### Assignment
Apart from the pictures, which must be omitted, restate the data exactly.

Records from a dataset
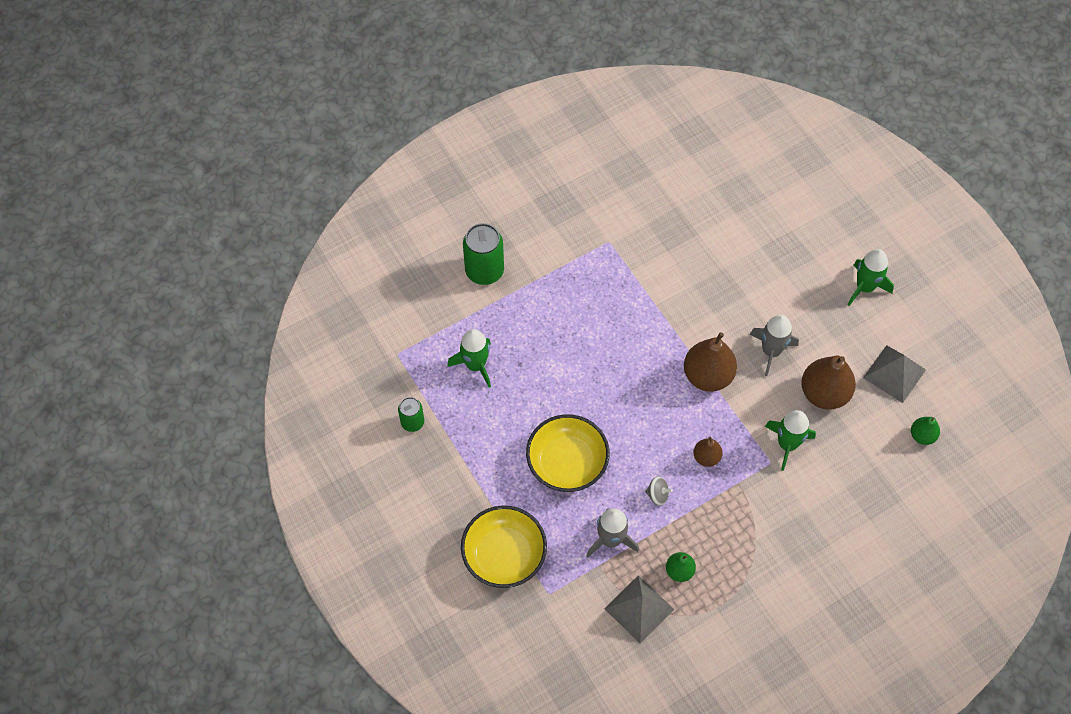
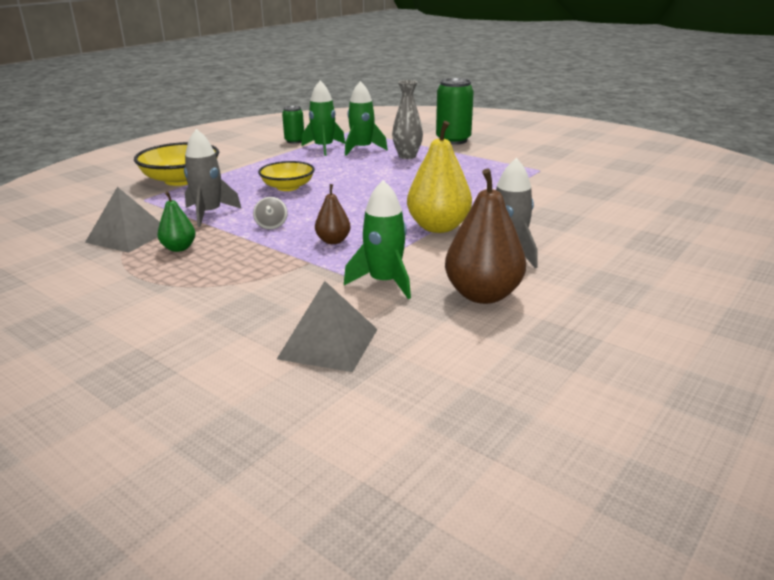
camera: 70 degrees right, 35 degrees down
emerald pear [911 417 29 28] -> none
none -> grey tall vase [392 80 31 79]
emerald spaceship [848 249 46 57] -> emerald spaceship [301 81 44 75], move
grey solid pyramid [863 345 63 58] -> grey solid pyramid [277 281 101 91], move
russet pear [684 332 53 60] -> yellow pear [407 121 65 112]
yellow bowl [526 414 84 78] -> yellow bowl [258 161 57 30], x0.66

### Written reply
camera: 70 degrees right, 35 degrees down
emerald pear [911 417 29 28] -> none
none -> grey tall vase [392 80 31 79]
emerald spaceship [848 249 46 57] -> emerald spaceship [301 81 44 75], move
grey solid pyramid [863 345 63 58] -> grey solid pyramid [277 281 101 91], move
russet pear [684 332 53 60] -> yellow pear [407 121 65 112]
yellow bowl [526 414 84 78] -> yellow bowl [258 161 57 30], x0.66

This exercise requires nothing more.